Work order: Within the lines below, find those that hold the string "none" and copy each one.

Data shown START

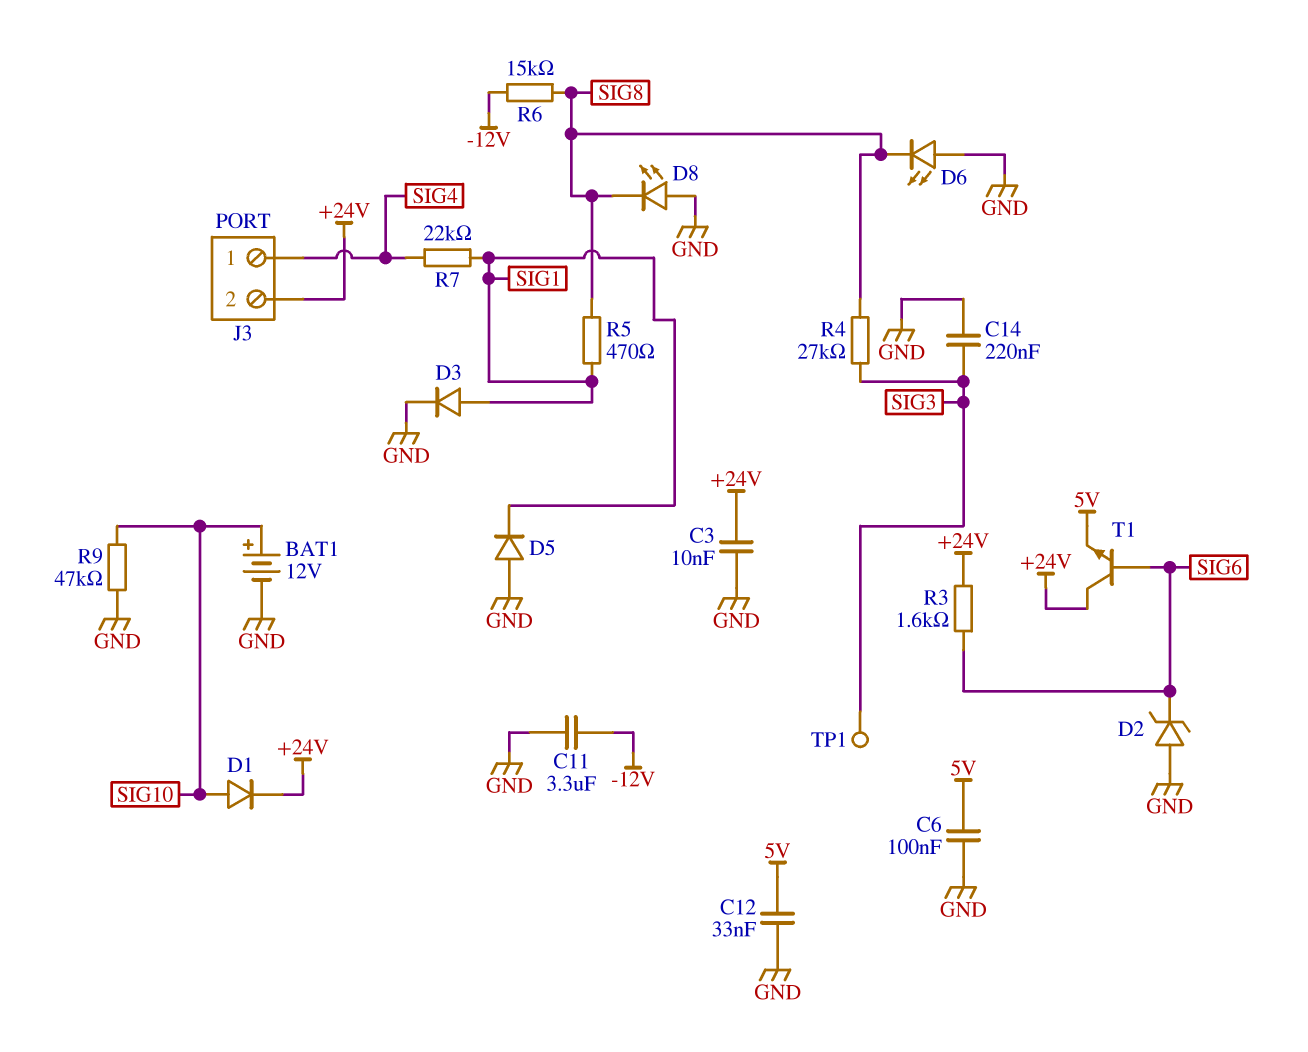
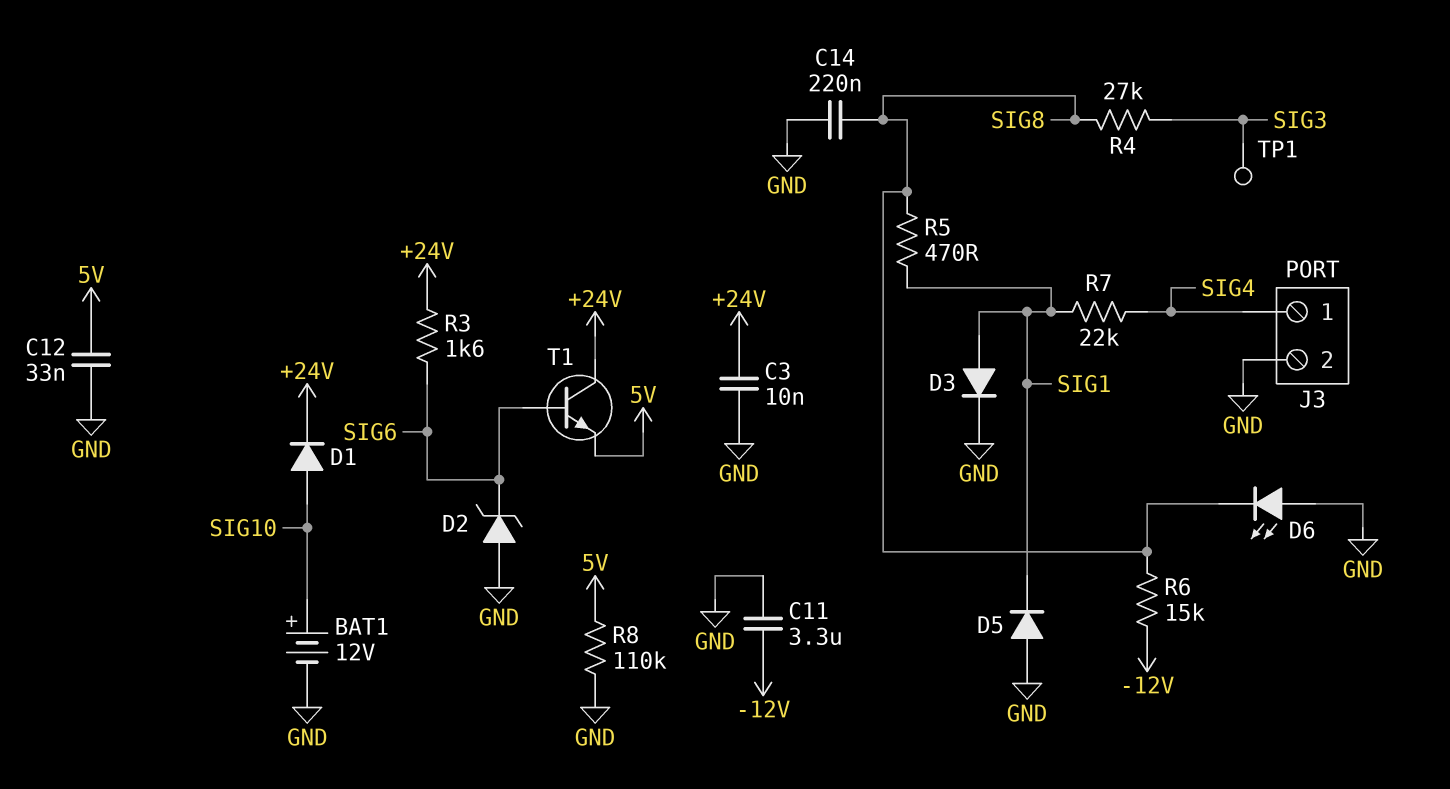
C6: 100nF (5V, GND) -> none
C14: 220nF (GND, SIG3) -> 220nF (GND, SIG8)
D8: LED (A GND, K SIG8) -> none
J3 pin 2: +24V -> GND
R8: none -> 110k (5V, GND)
R9: 47k (GND, SIG10) -> none

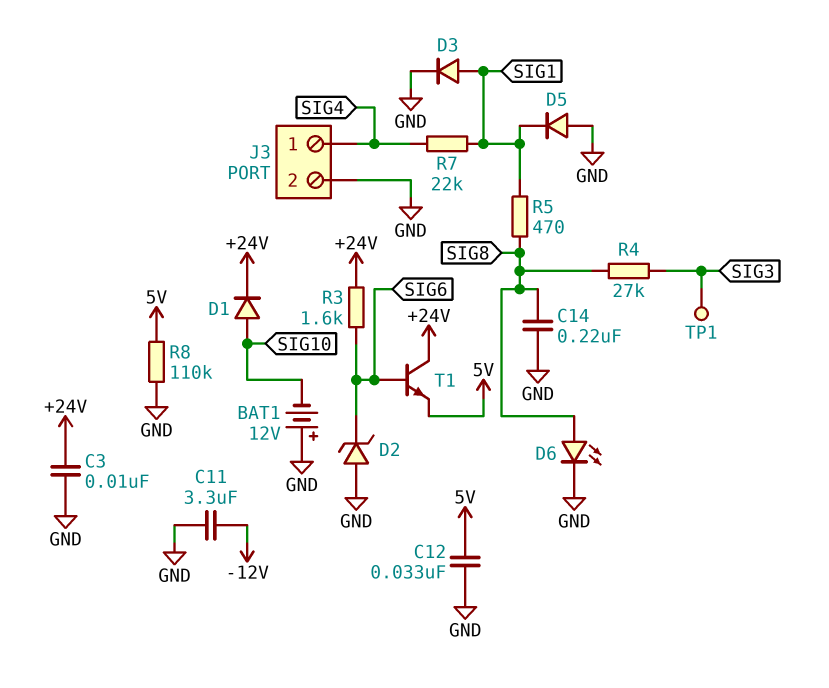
BAT1: 12V (plus SIG10, minus GND) -> 12V (plus GND, minus SIG10)
D6: LED (A GND, K SIG8) -> LED (A SIG8, K GND)
R6: 15k (-12V, SIG8) -> none

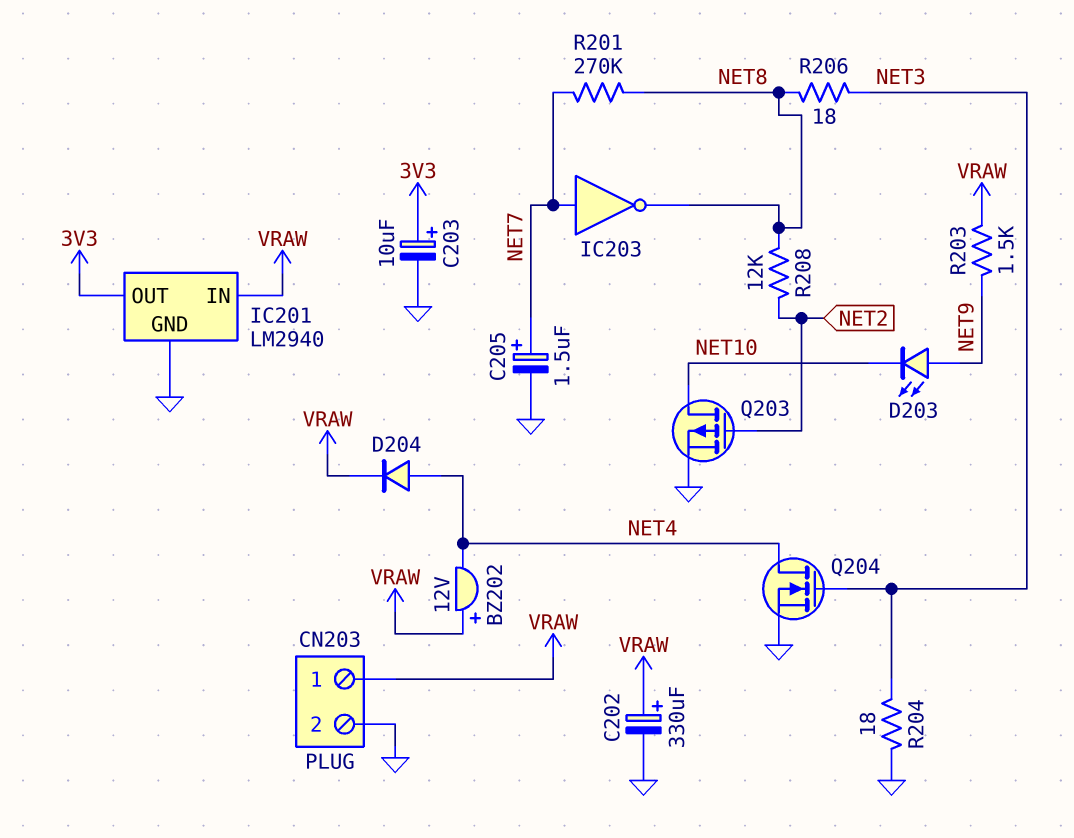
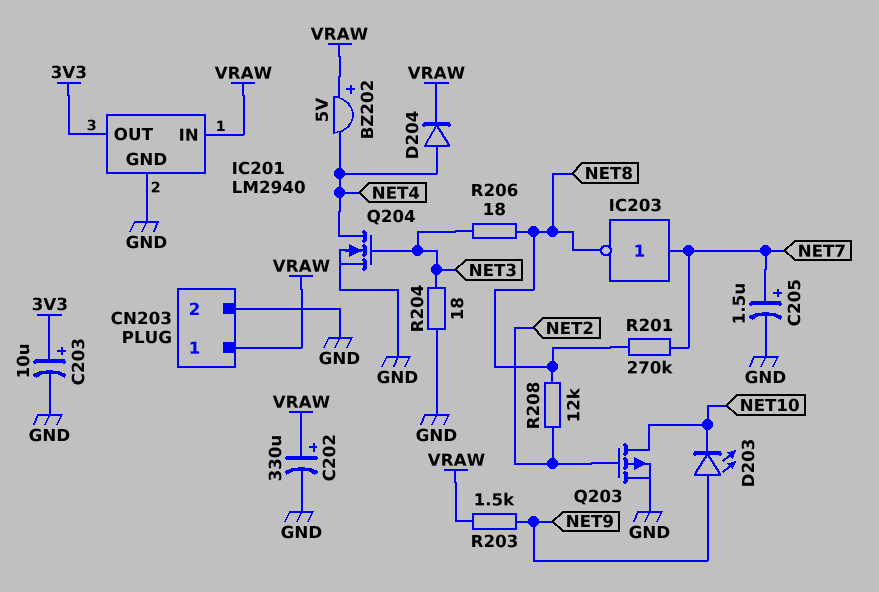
BZ202: buzzer 12V (plus VRAW, minus NET4) -> buzzer 5V (plus VRAW, minus NET4)

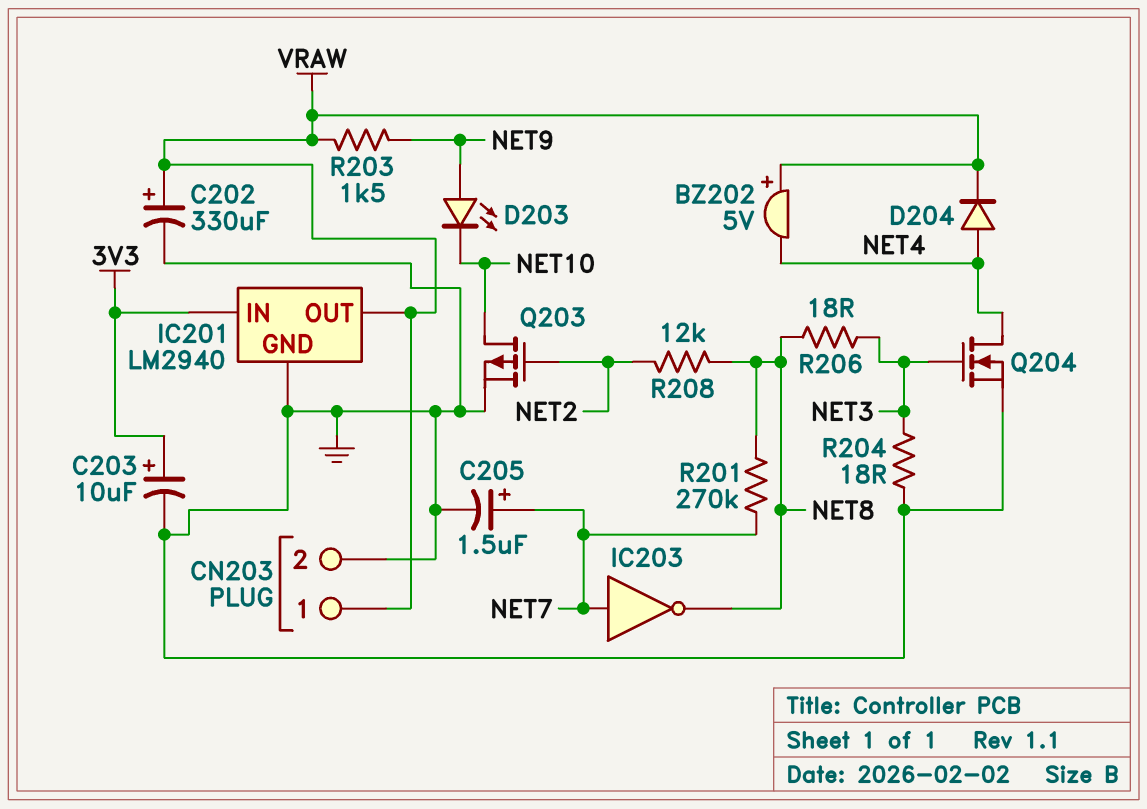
IC201 pin IN: VRAW -> 3V3
IC201 pin OUT: 3V3 -> VRAW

Data shown END

Expected output:
C6: 100nF (5V, GND) -> none
D8: LED (A GND, K SIG8) -> none
R8: none -> 110k (5V, GND)
R9: 47k (GND, SIG10) -> none
R6: 15k (-12V, SIG8) -> none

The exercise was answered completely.